■ **Source material**:
++++++

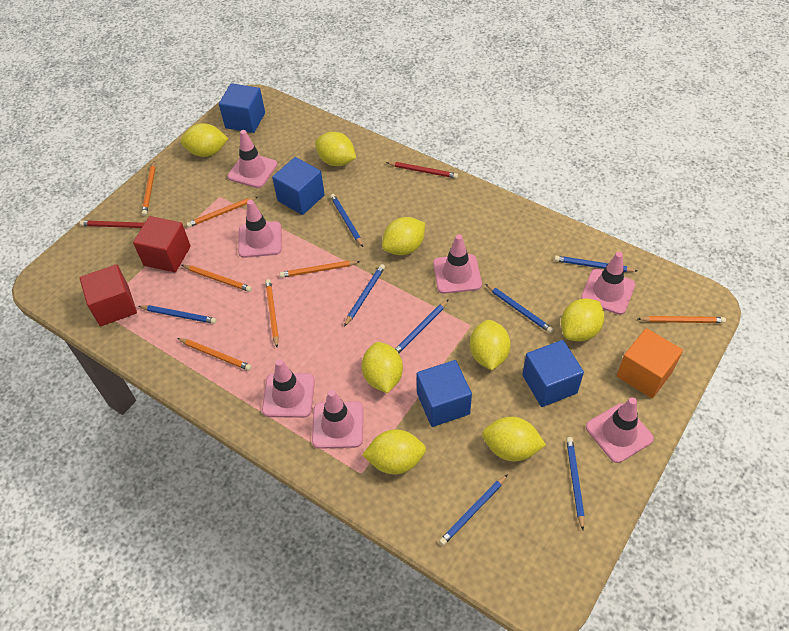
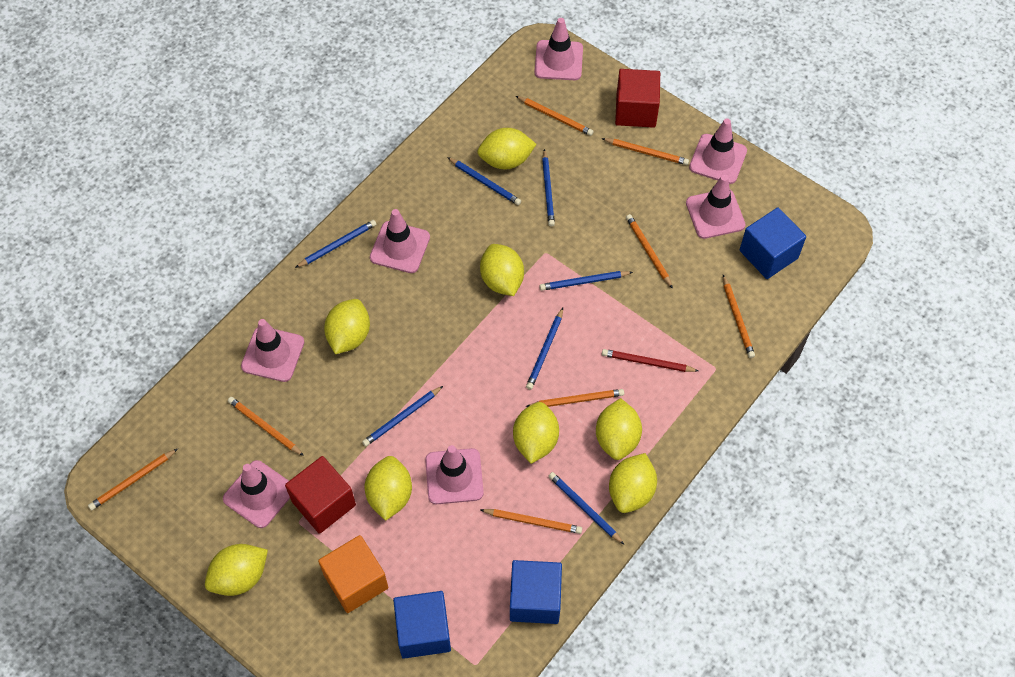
blue cube: 4 -> 3
blue pencil: 8 -> 7
orange pencil: 7 -> 8
red pencil: 2 -> 1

++++++

■ **Exercise objective**: Return the material exactly as written, except for any pictures it holds.

■ **Finished exercise**:
blue cube: 4 -> 3
blue pencil: 8 -> 7
orange pencil: 7 -> 8
red pencil: 2 -> 1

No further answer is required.